**TASK PROMPT**
The records below are to be repeated exactly, and their pictures left out.

Before-and-after object lists:
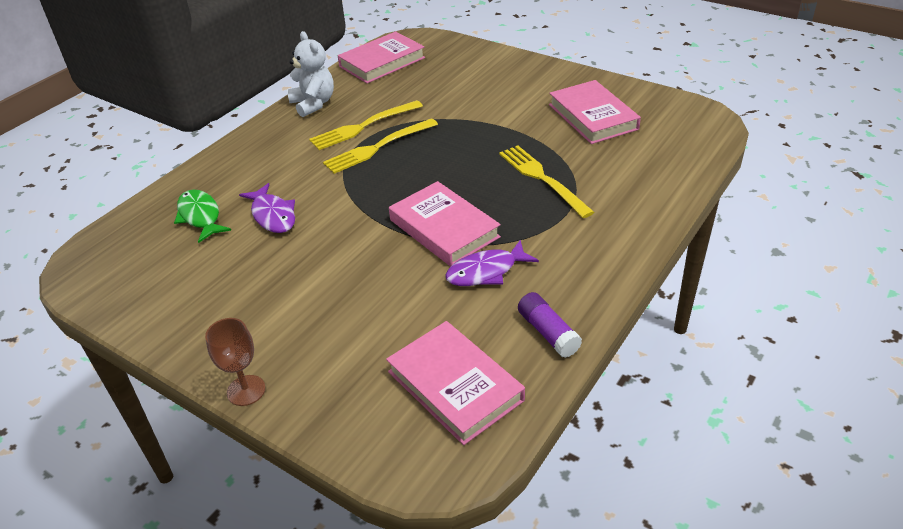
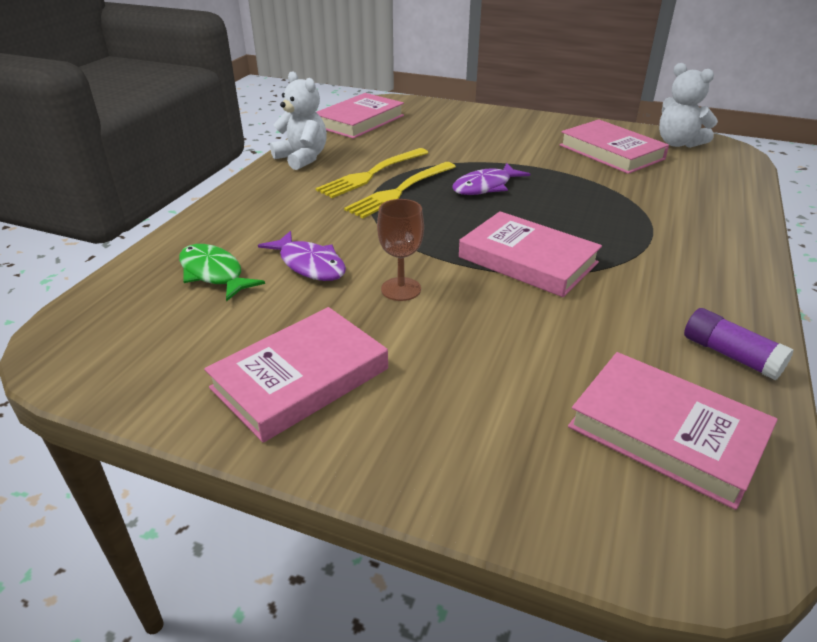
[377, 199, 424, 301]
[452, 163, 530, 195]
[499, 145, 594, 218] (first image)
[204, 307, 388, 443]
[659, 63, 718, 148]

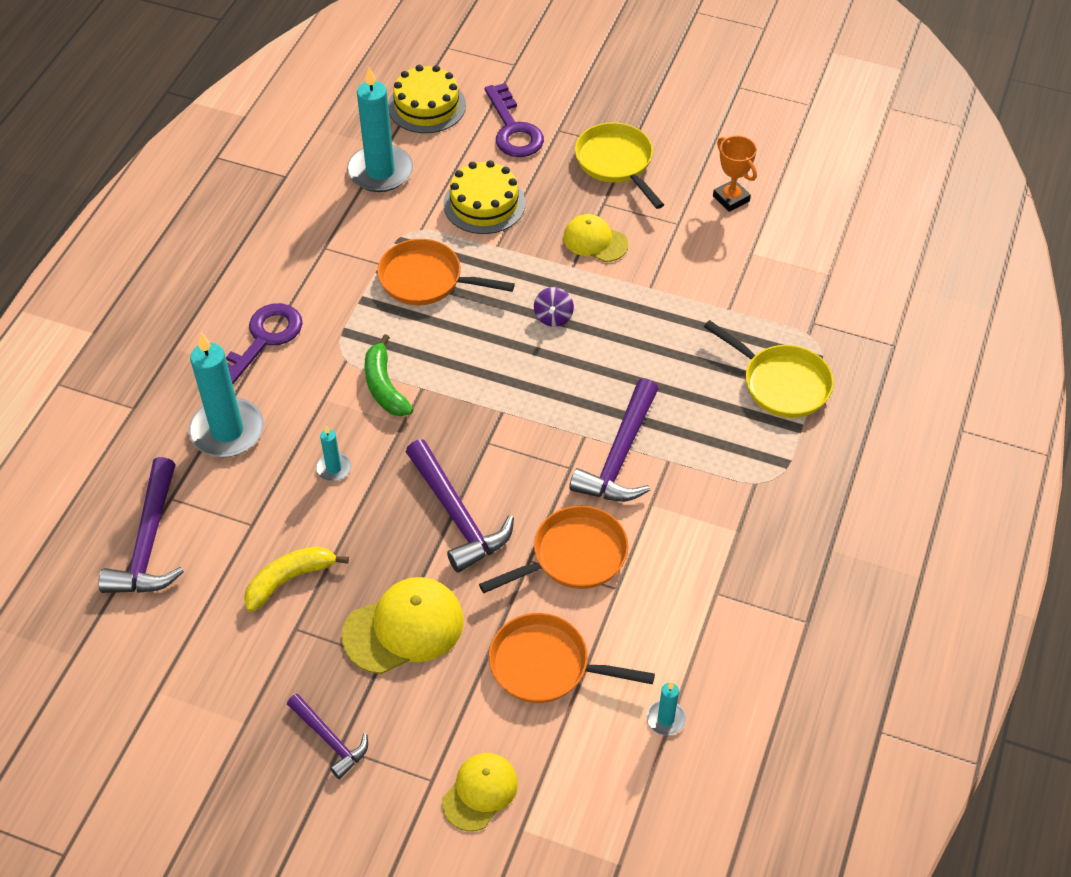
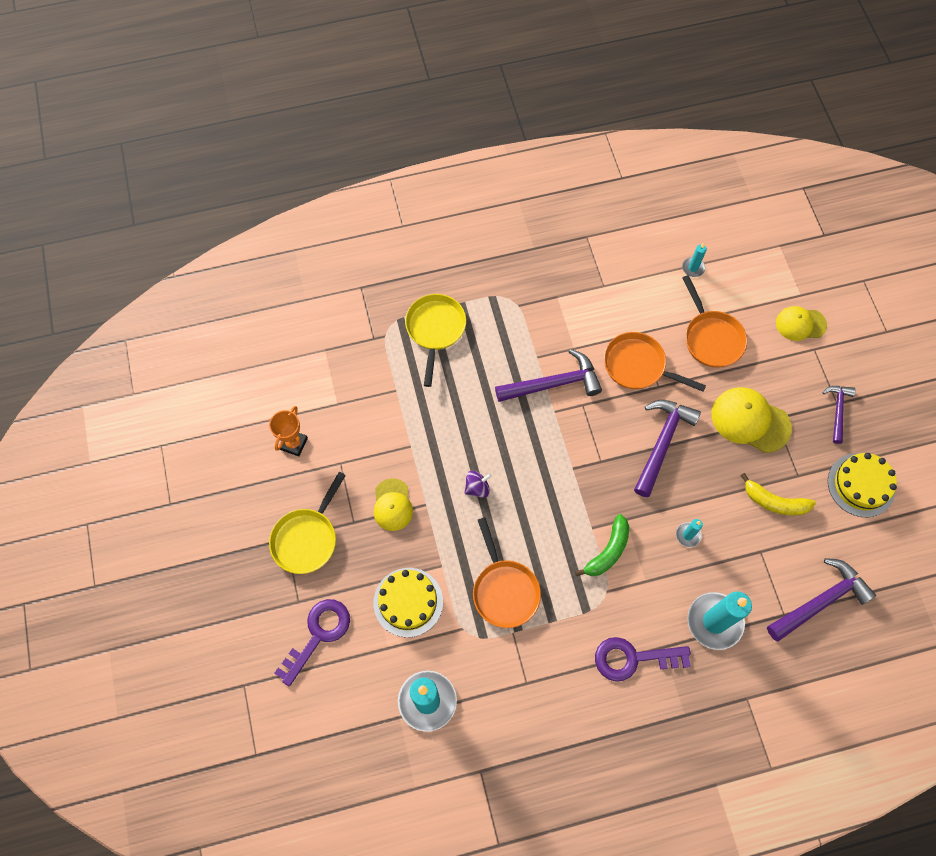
[828, 453, 897, 517]

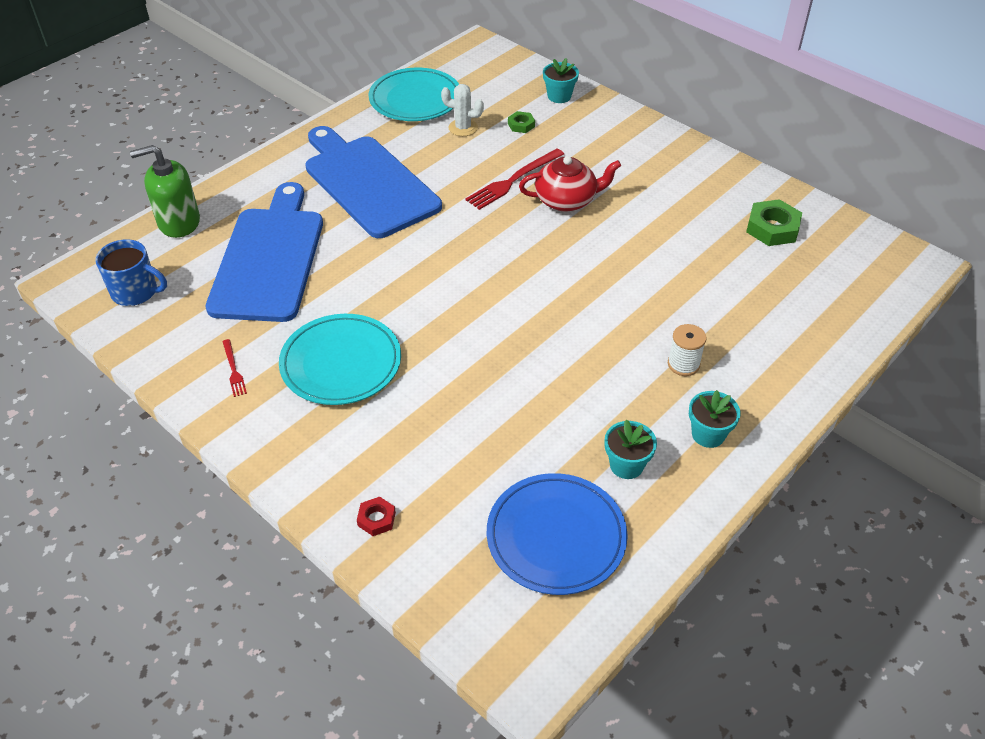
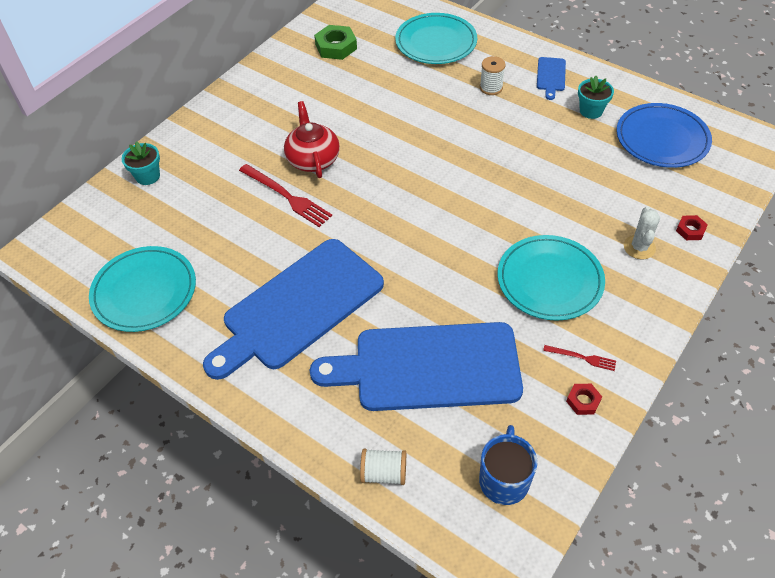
[360, 449, 406, 485]
[543, 345, 616, 371]
[624, 207, 660, 259]
[508, 111, 535, 133] (first image)
[537, 57, 566, 100]
[395, 13, 477, 64]
[566, 384, 602, 415]

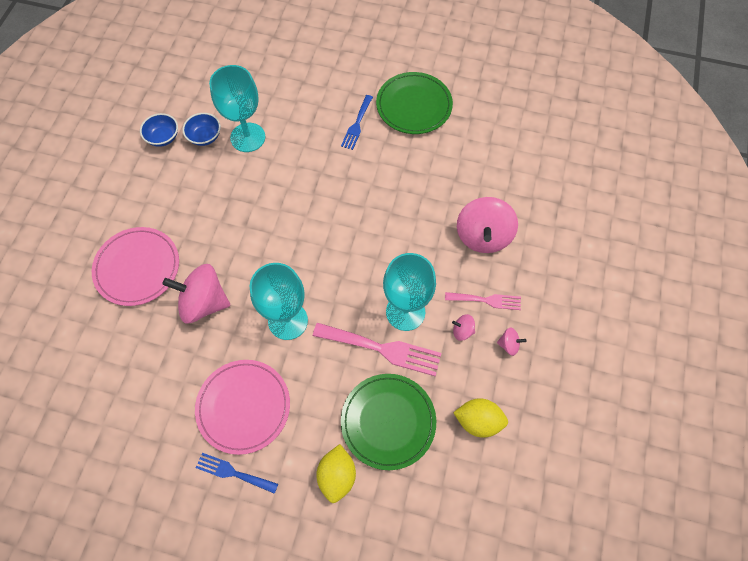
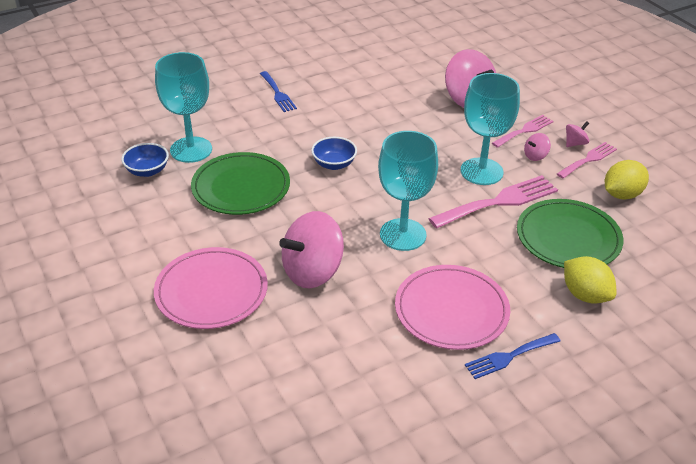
[311, 137, 357, 170]
[191, 152, 290, 215]
[557, 142, 617, 179]

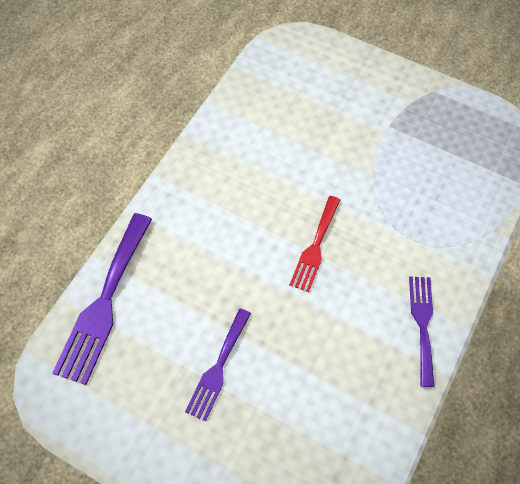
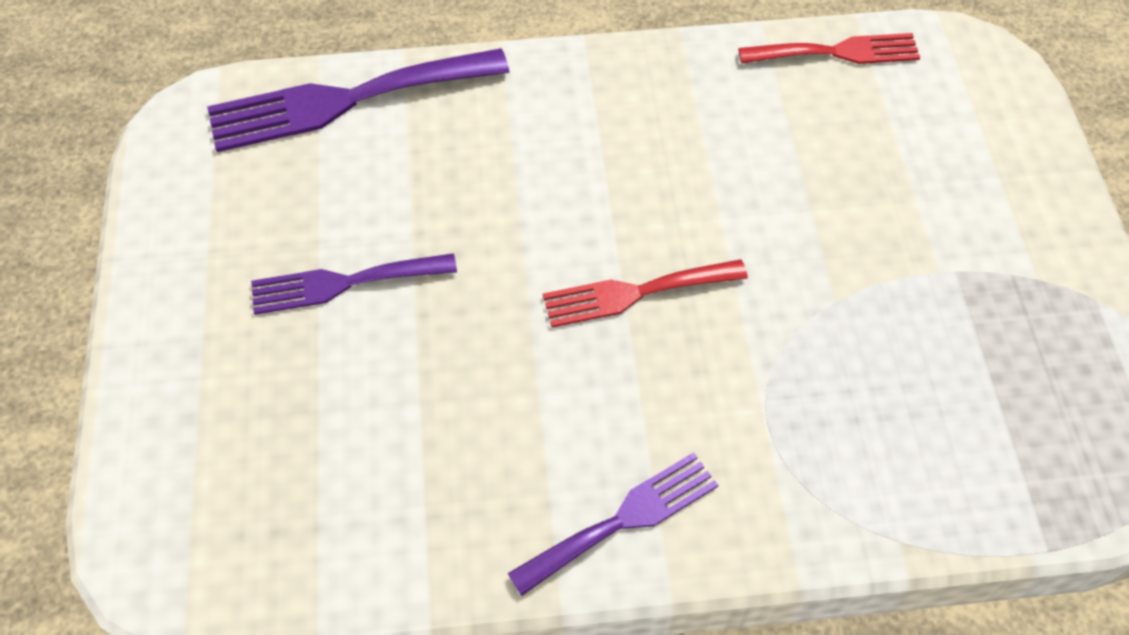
[738, 33, 920, 64]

**TASK ANSWER**
[377, 199, 424, 301]
[452, 163, 530, 195]
[499, 145, 594, 218] (first image)
[204, 307, 388, 443]
[659, 63, 718, 148]

[828, 453, 897, 517]

[360, 449, 406, 485]
[543, 345, 616, 371]
[624, 207, 660, 259]
[508, 111, 535, 133] (first image)
[537, 57, 566, 100]
[395, 13, 477, 64]
[566, 384, 602, 415]

[311, 137, 357, 170]
[191, 152, 290, 215]
[557, 142, 617, 179]

[738, 33, 920, 64]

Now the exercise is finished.